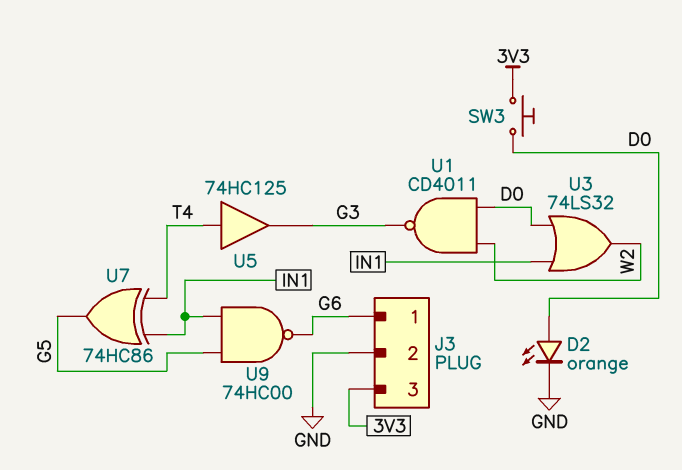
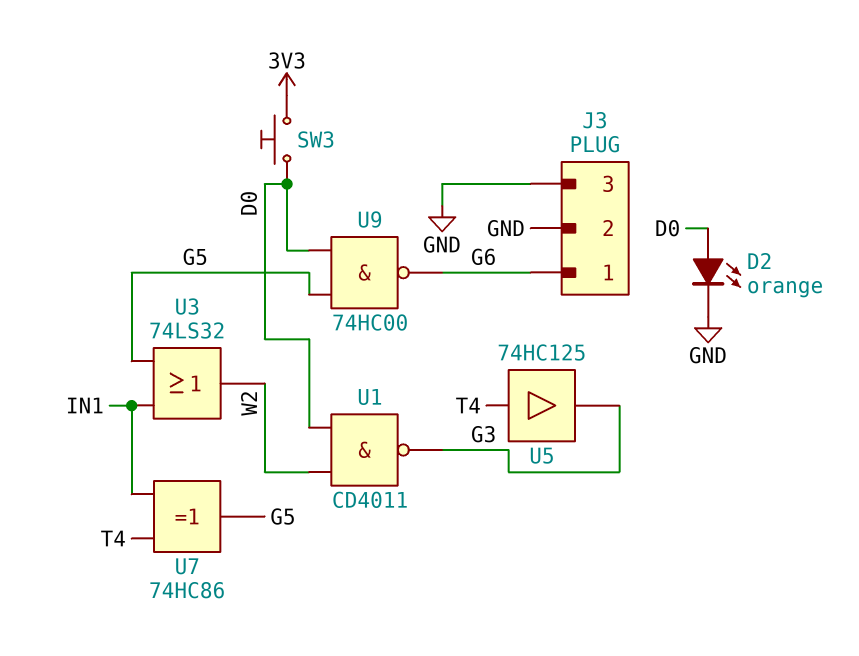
J3 pin 3: 3V3 -> GND
U3: OR 74LS32 (in D0, in IN1, out W2) -> OR 74LS32 (in G5, in IN1, out W2)
U9: NAND 74HC00 (in G5, in IN1, out G6) -> NAND 74HC00 (in D0, in G5, out G6)

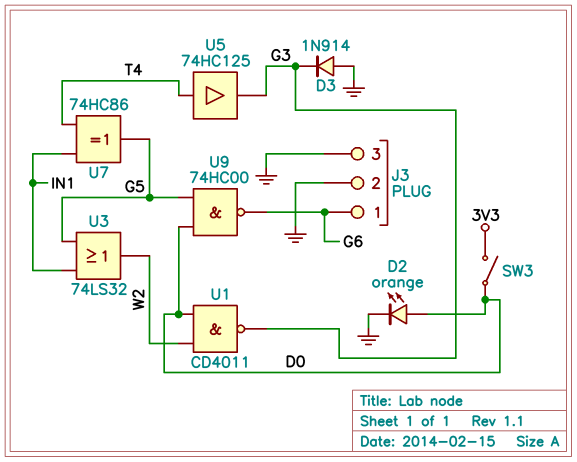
D3: none -> diode 1N914 (A GND, K G3)
SW3: button (3V3, D0) -> switch (3V3, D0)

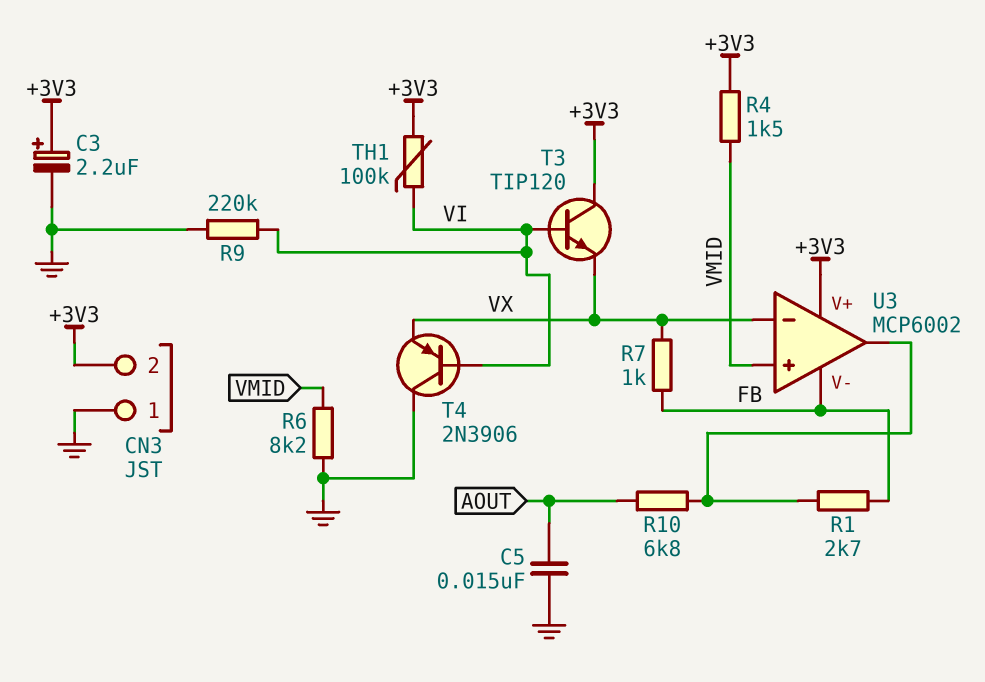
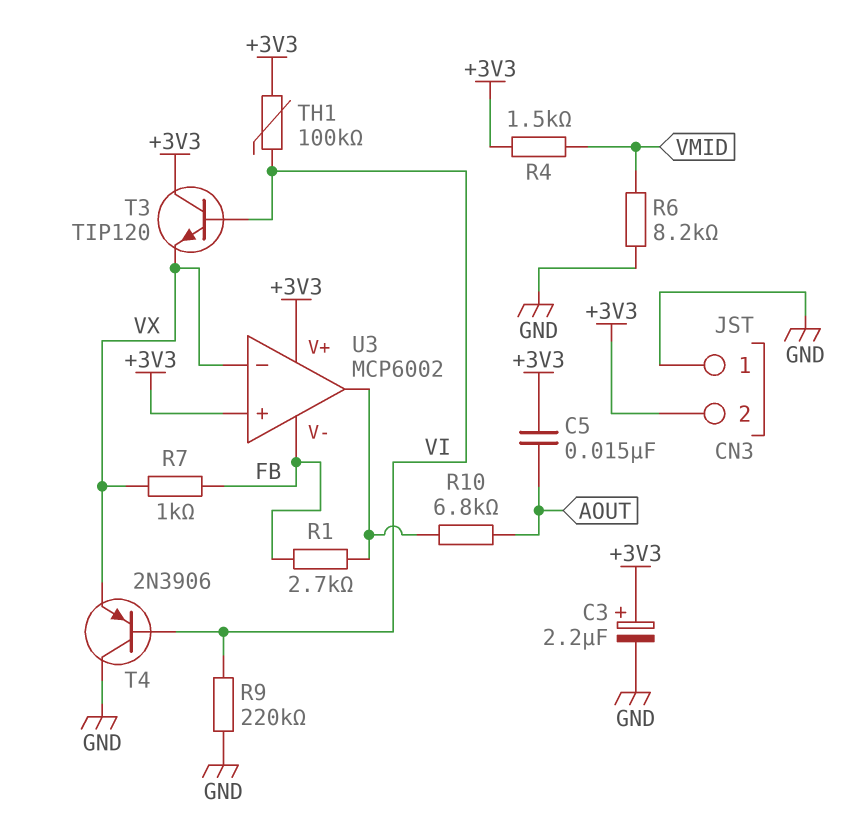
C5: 15nF (AOUT, GND) -> 15nF (+3V3, AOUT)
U3 pin in+: VMID -> +3V3

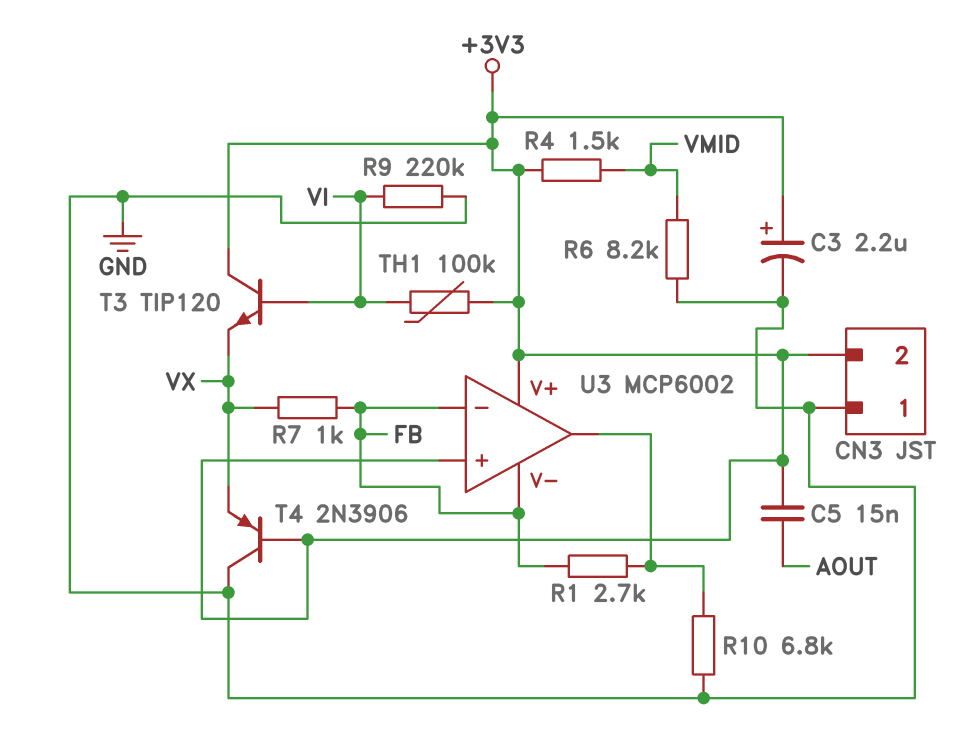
R10: 6.8k (AOUT, U3/out) -> 6.8k (GND, U3/out)
T4: PNP 2N3906 (B VI, C GND, E VX) -> PNP 2N3906 (B +3V3, C GND, E VX)
U3 pin in-: VX -> FB

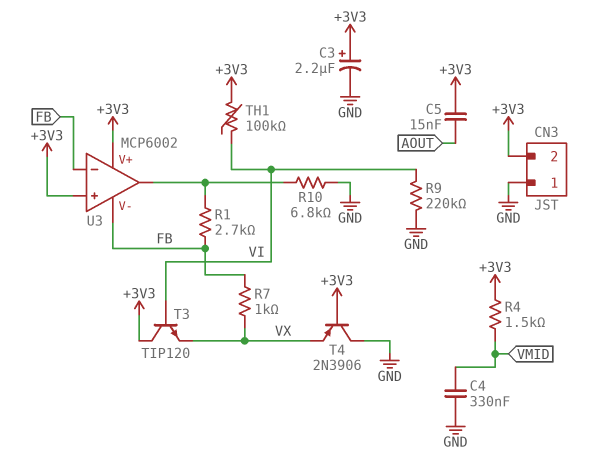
C4: none -> 330nF (GND, VMID)
R6: 8.2k (GND, VMID) -> none

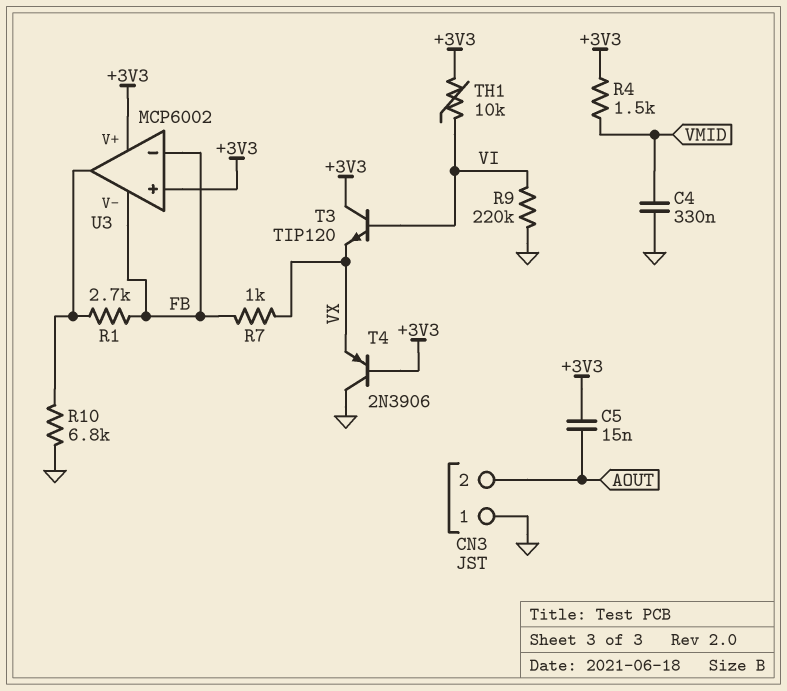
C3: 2.2uF (plus +3V3, minus GND) -> none
CN3 pin 2: +3V3 -> AOUT
TH1: 100k (+3V3, VI) -> 10k (+3V3, VI)

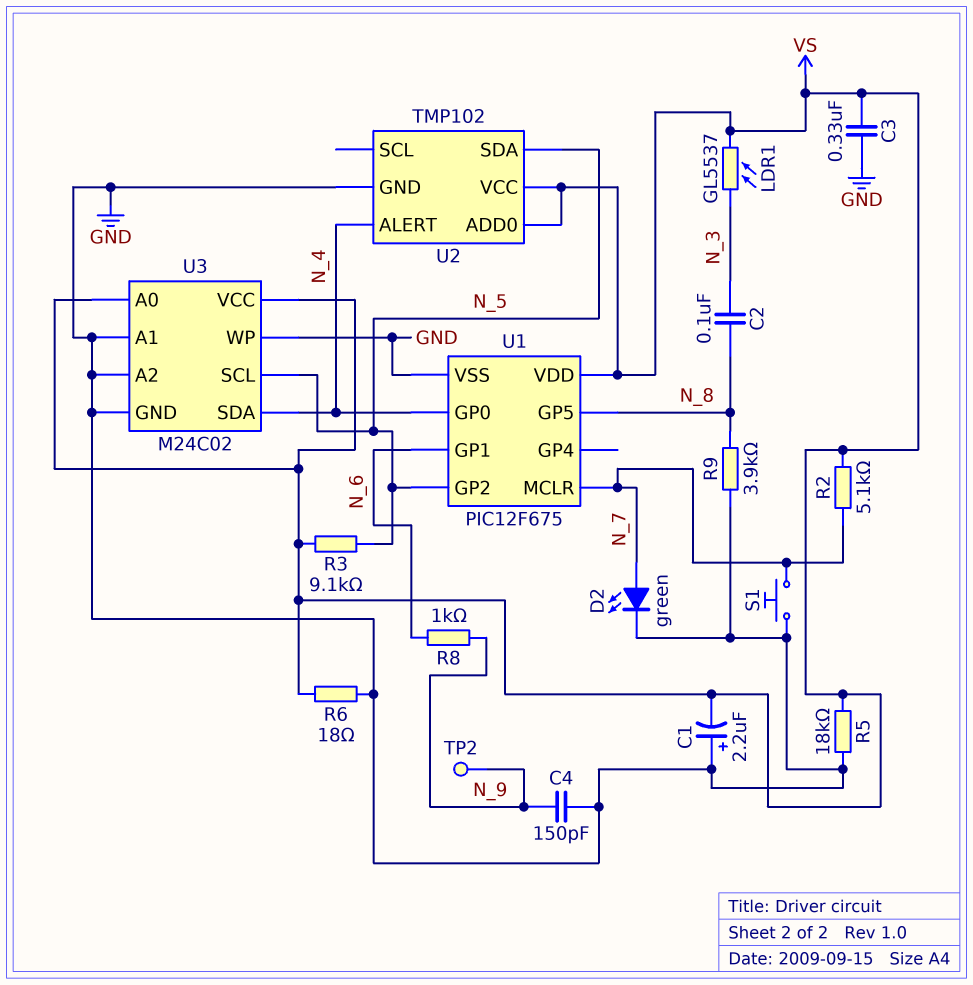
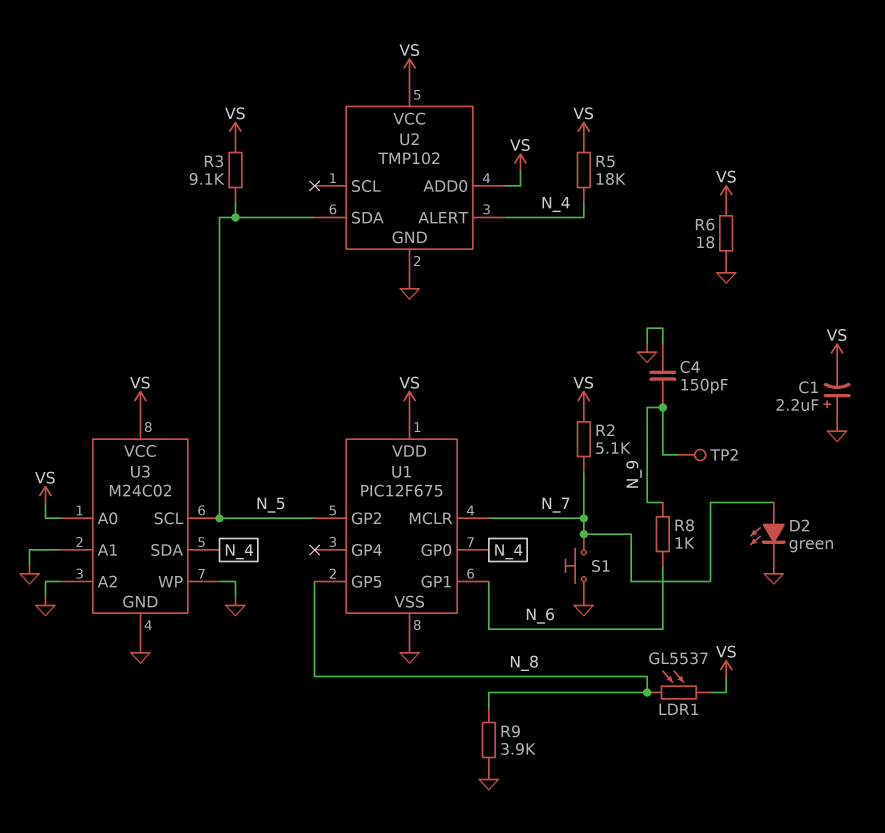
C2: 100nF (N_3, N_8) -> none
C3: 330nF (GND, VS) -> none
LDR1: GL5537 (N_3, VS) -> GL5537 (N_8, VS)
R5: 18k (GND, VS) -> 18k (N_4, VS)

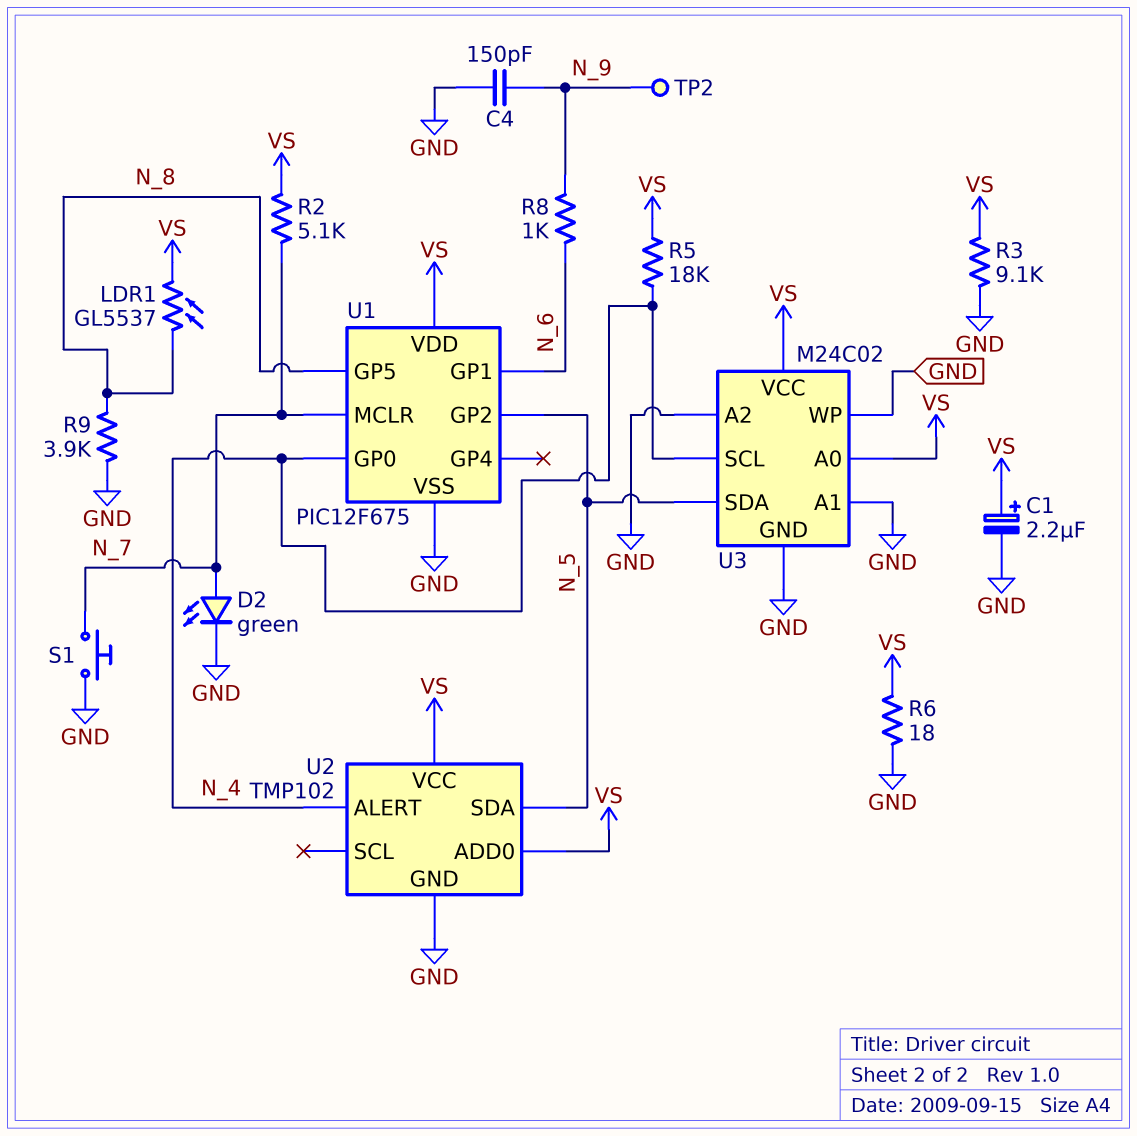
C1: 2.2uF (plus GND, minus VS) -> 2.2uF (plus VS, minus GND)
R3: 9.1k (N_5, VS) -> 9.1k (GND, VS)
U3 pin SCL: N_5 -> N_4
U3 pin SDA: N_4 -> N_5

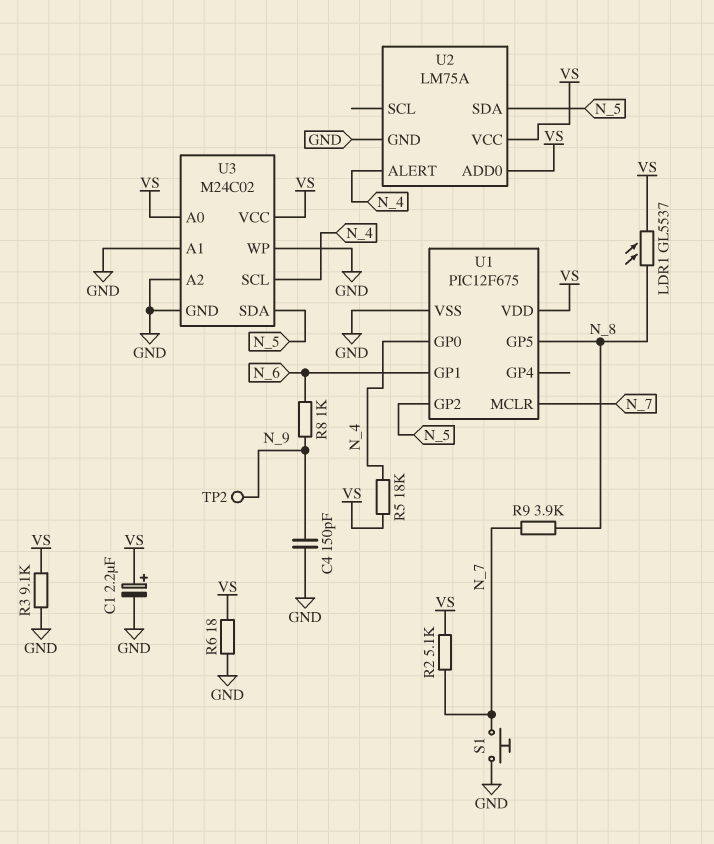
D2: LED green (A N_7, K GND) -> none
R9: 3.9k (GND, N_8) -> 3.9k (N_7, N_8)
U2: TMP102 -> LM75A

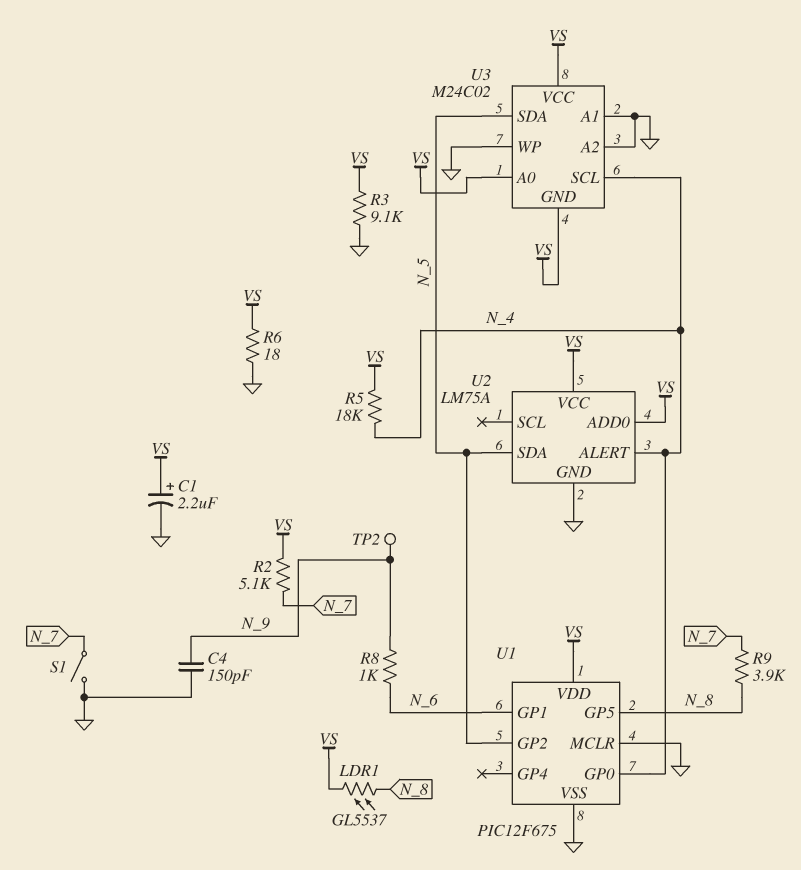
S1: button (GND, N_7) -> switch (GND, N_7)
U1 pin MCLR: N_7 -> GND
U3 pin GND: GND -> VS

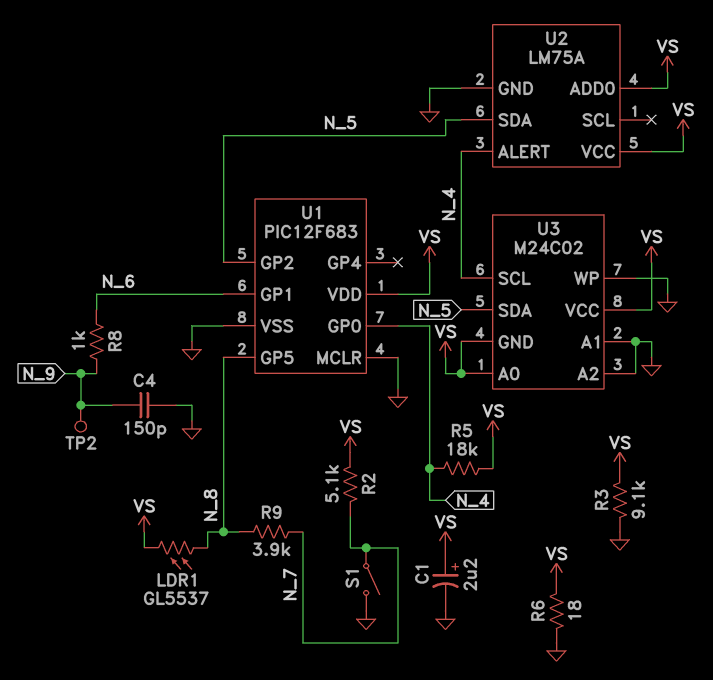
U1: PIC12F675 -> PIC12F683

* [Goal of the exercise]: Set down all the material exactly once more. No pictures.

* [Worked solution]:
J3 pin 3: 3V3 -> GND
U3: OR 74LS32 (in D0, in IN1, out W2) -> OR 74LS32 (in G5, in IN1, out W2)
U9: NAND 74HC00 (in G5, in IN1, out G6) -> NAND 74HC00 (in D0, in G5, out G6)

D3: none -> diode 1N914 (A GND, K G3)
SW3: button (3V3, D0) -> switch (3V3, D0)

C5: 15nF (AOUT, GND) -> 15nF (+3V3, AOUT)
U3 pin in+: VMID -> +3V3

R10: 6.8k (AOUT, U3/out) -> 6.8k (GND, U3/out)
T4: PNP 2N3906 (B VI, C GND, E VX) -> PNP 2N3906 (B +3V3, C GND, E VX)
U3 pin in-: VX -> FB

C4: none -> 330nF (GND, VMID)
R6: 8.2k (GND, VMID) -> none

C3: 2.2uF (plus +3V3, minus GND) -> none
CN3 pin 2: +3V3 -> AOUT
TH1: 100k (+3V3, VI) -> 10k (+3V3, VI)

C2: 100nF (N_3, N_8) -> none
C3: 330nF (GND, VS) -> none
LDR1: GL5537 (N_3, VS) -> GL5537 (N_8, VS)
R5: 18k (GND, VS) -> 18k (N_4, VS)

C1: 2.2uF (plus GND, minus VS) -> 2.2uF (plus VS, minus GND)
R3: 9.1k (N_5, VS) -> 9.1k (GND, VS)
U3 pin SCL: N_5 -> N_4
U3 pin SDA: N_4 -> N_5

D2: LED green (A N_7, K GND) -> none
R9: 3.9k (GND, N_8) -> 3.9k (N_7, N_8)
U2: TMP102 -> LM75A

S1: button (GND, N_7) -> switch (GND, N_7)
U1 pin MCLR: N_7 -> GND
U3 pin GND: GND -> VS

U1: PIC12F675 -> PIC12F683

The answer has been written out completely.